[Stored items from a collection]
-- Opening Marker --

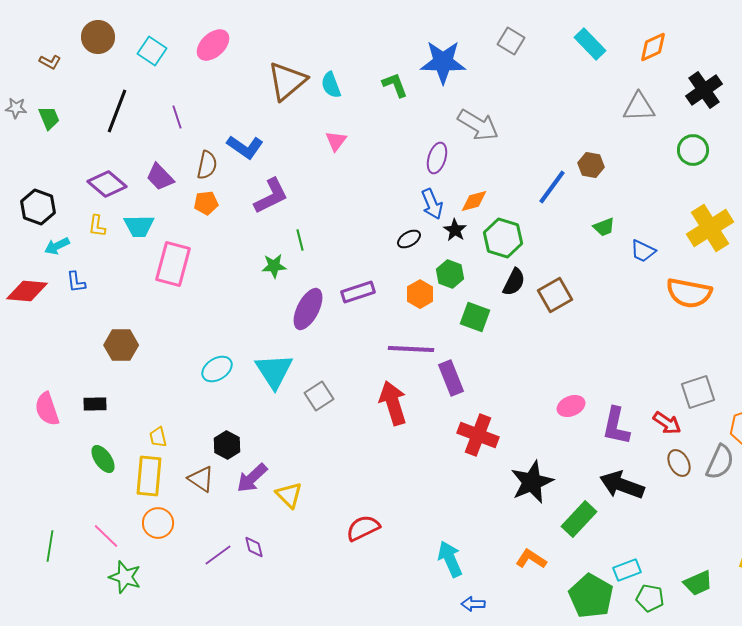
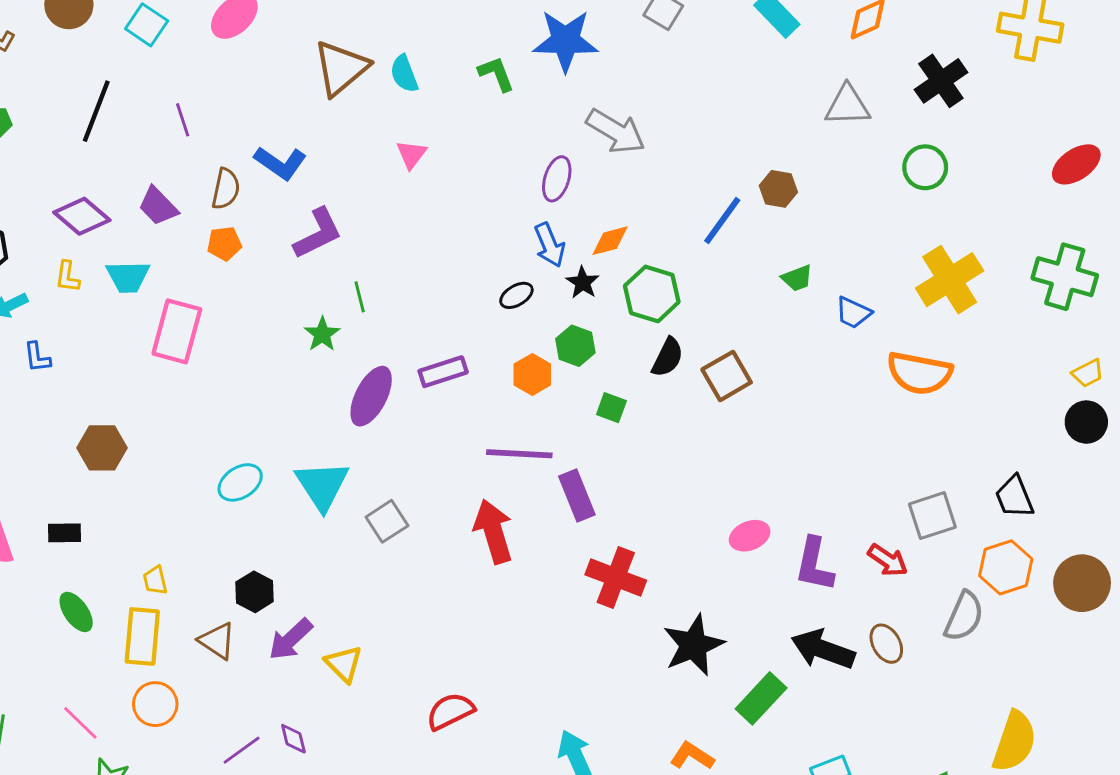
green star: (274, 266) -> (322, 334), turned -30
green square: (475, 317) -> (611, 408), size x0.7
brown ellipse: (679, 463) -> (886, 644), moved

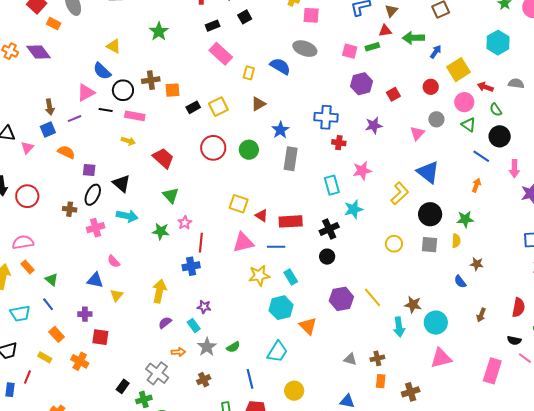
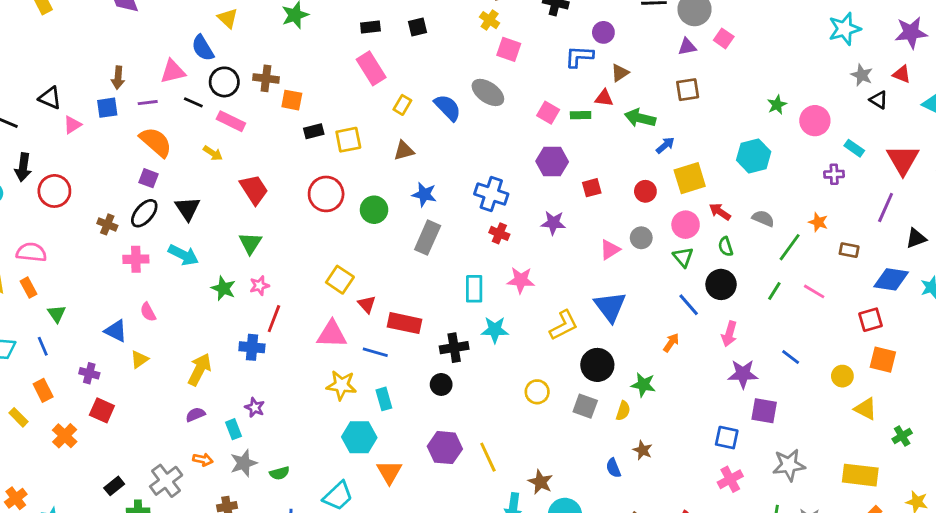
blue star: (280, 130) -> (424, 194), turned 30
orange semicircle: (66, 152) -> (156, 142), moved, size x1.4

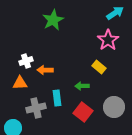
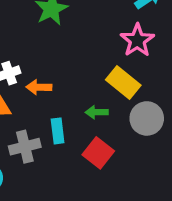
yellow rectangle: (99, 67) -> (123, 83), size x1.5
gray circle: (114, 107) -> (147, 118), moved

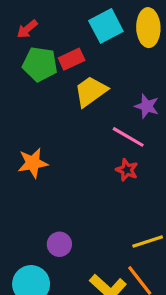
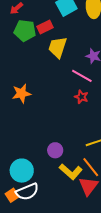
yellow trapezoid: (91, 91) -> (58, 47), turned -35
purple circle: (59, 244) -> (55, 150), moved

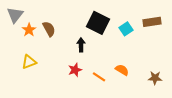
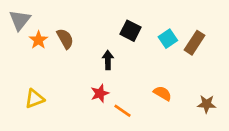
brown rectangle: (152, 22) -> (195, 43), moved, turned -48
black square: (98, 23) -> (131, 31), size x0.7
yellow triangle: (29, 62) -> (34, 99), moved
orange line: (99, 77) -> (123, 111), moved

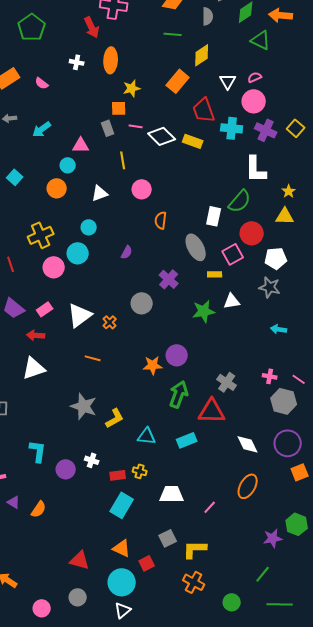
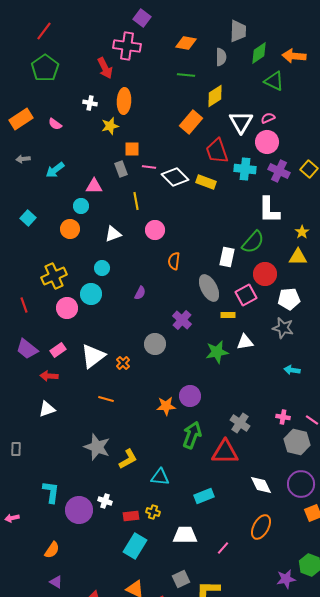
white triangle: (228, 81) -> (241, 122), size x1.4
yellow star: (132, 88) -> (110, 126), moved
white triangle: (34, 368) -> (47, 409), size x0.7
cyan rectangle: (187, 440) -> (204, 496), moved
purple circle: (66, 469) -> (79, 510), size x1.4
purple triangle: (14, 502) -> (56, 582), moved

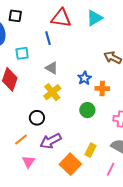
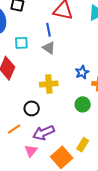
gray triangle: (52, 68) -> (49, 48), moved
yellow cross: (52, 92) -> (49, 84), turned 30
pink triangle: (28, 162) -> (31, 151), moved

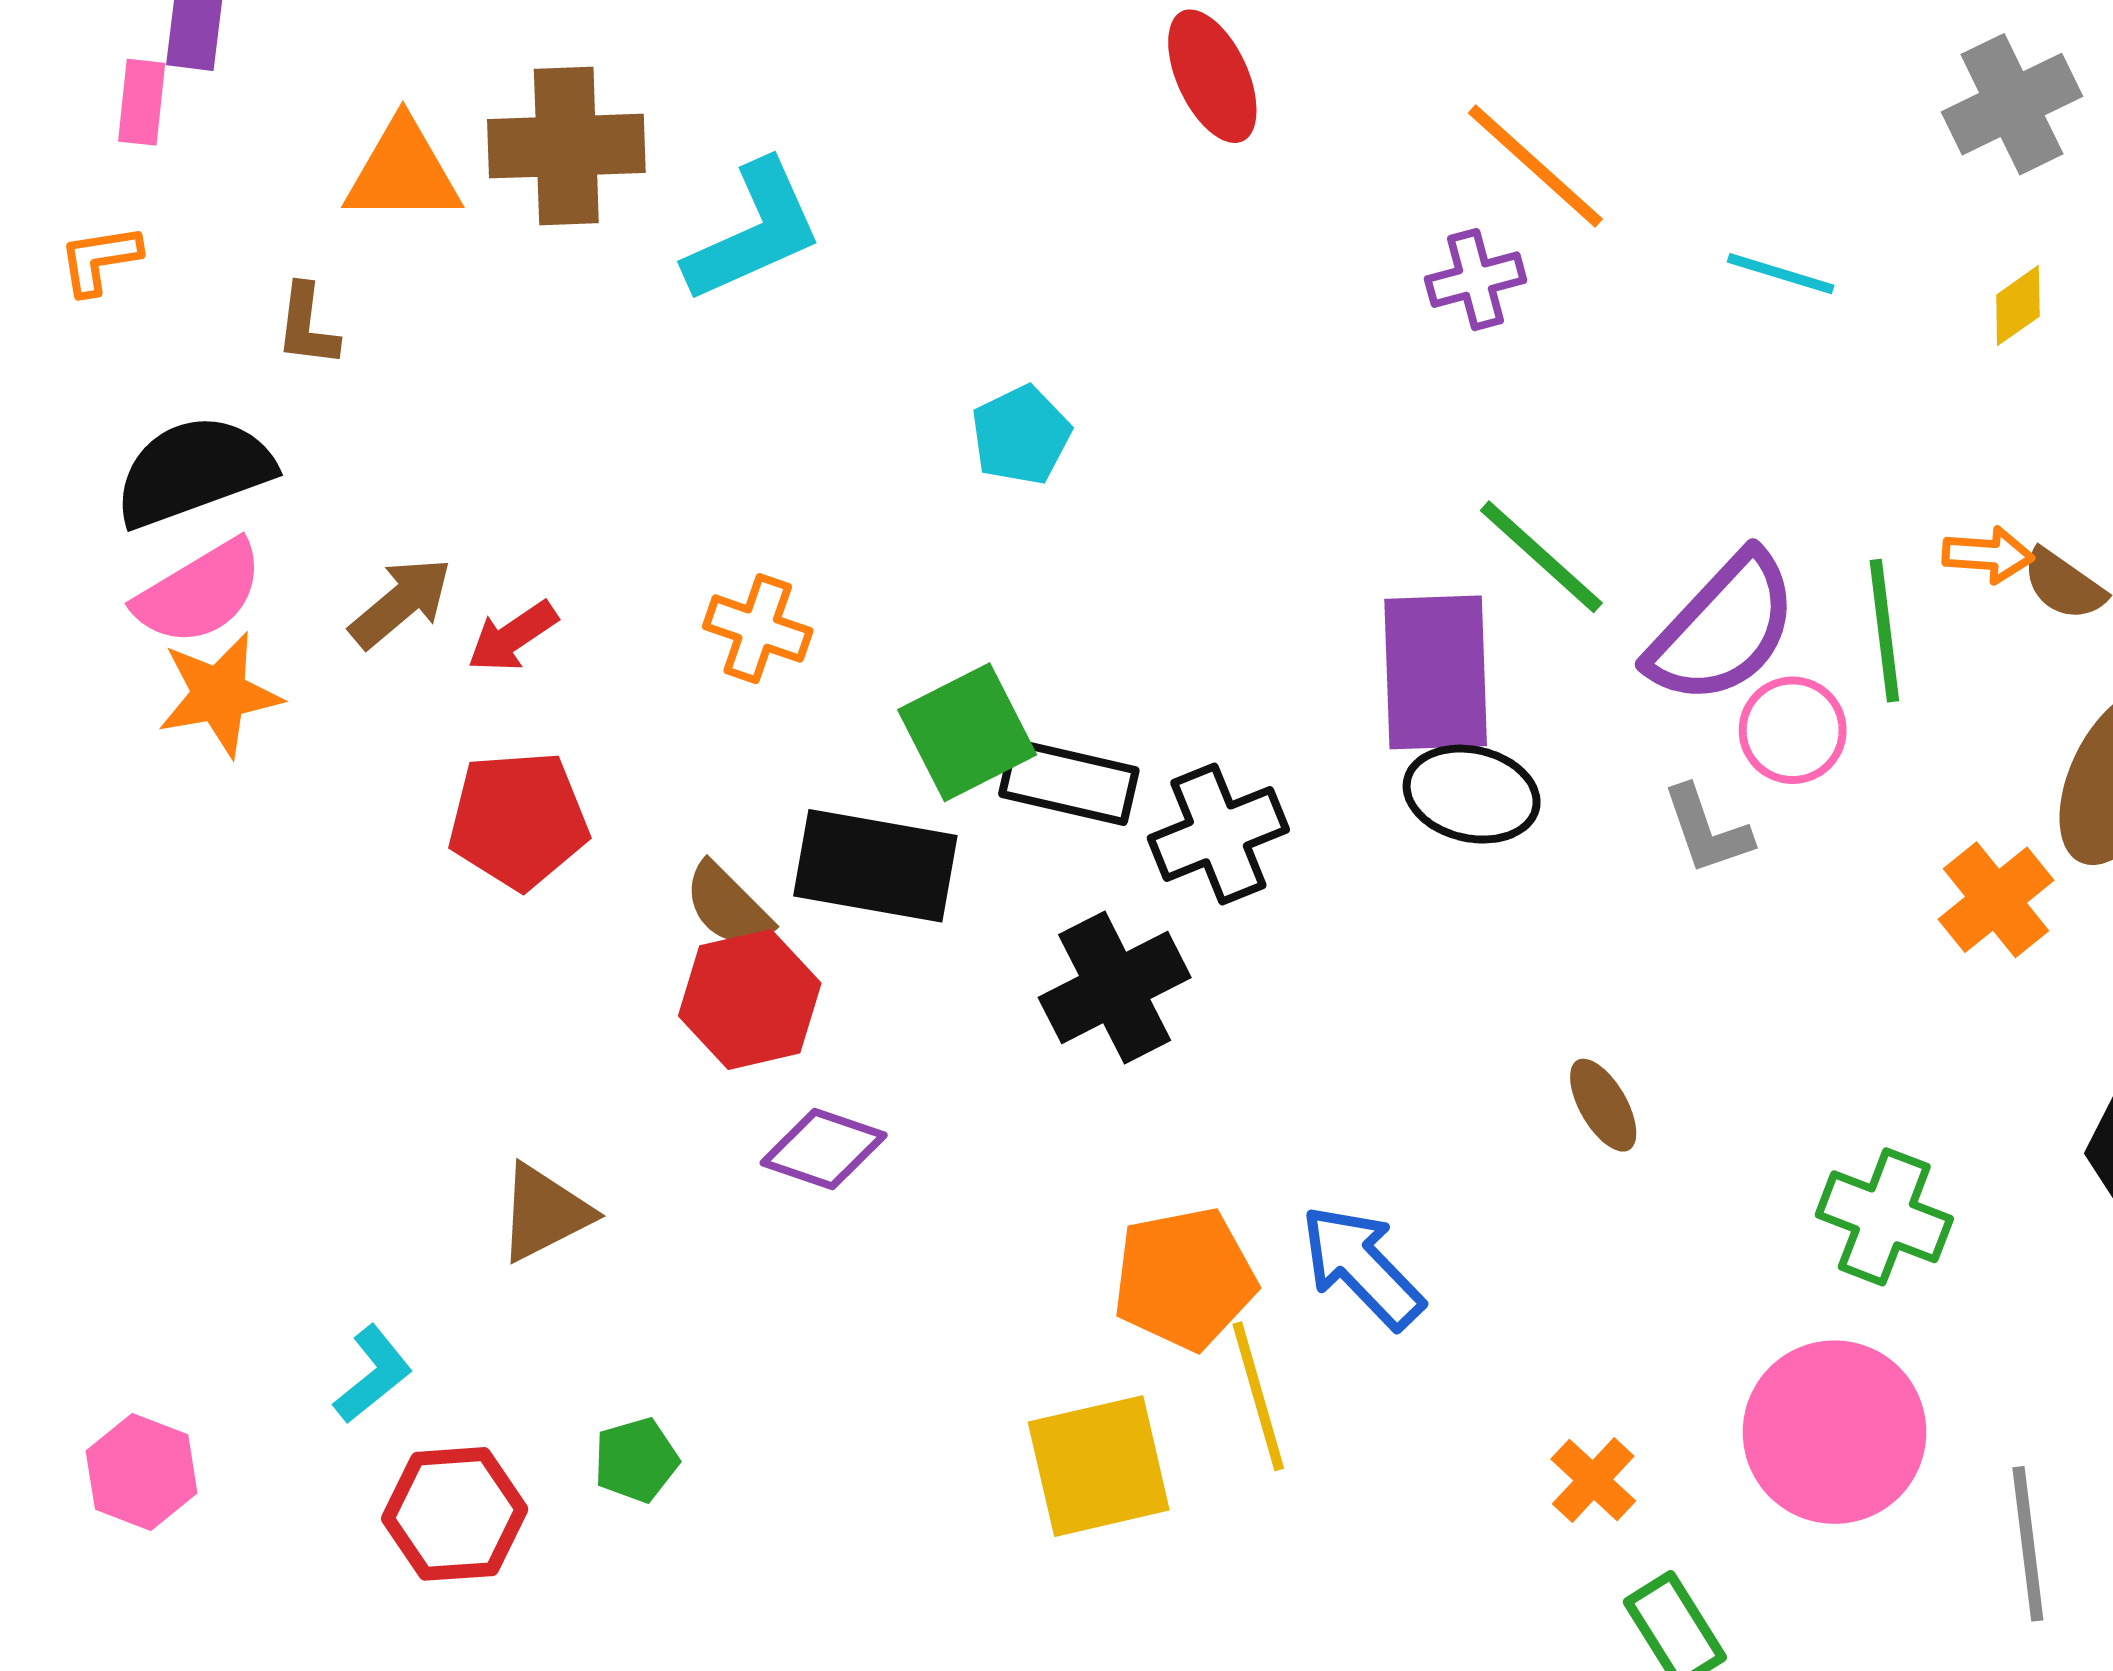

-- Closing Marker --

Nothing but the lines from the one holding "orange semicircle: (66, 152)" to the end of the entries above should be echoed, exactly and with both ends included; omit the pictures.

**Reply to the exercise**
orange semicircle: (66, 152) -> (156, 142), moved, size x1.4

yellow rectangle: (99, 67) -> (123, 83), size x1.5
gray circle: (114, 107) -> (147, 118), moved

yellow trapezoid: (91, 91) -> (58, 47), turned -35
purple circle: (59, 244) -> (55, 150), moved

brown rectangle: (152, 22) -> (195, 43), moved, turned -48
black square: (98, 23) -> (131, 31), size x0.7
yellow triangle: (29, 62) -> (34, 99), moved
orange line: (99, 77) -> (123, 111), moved

white triangle: (228, 81) -> (241, 122), size x1.4
yellow star: (132, 88) -> (110, 126), moved
white triangle: (34, 368) -> (47, 409), size x0.7
cyan rectangle: (187, 440) -> (204, 496), moved
purple circle: (66, 469) -> (79, 510), size x1.4
purple triangle: (14, 502) -> (56, 582), moved

gray triangle: (52, 68) -> (49, 48), moved
yellow cross: (52, 92) -> (49, 84), turned 30
pink triangle: (28, 162) -> (31, 151), moved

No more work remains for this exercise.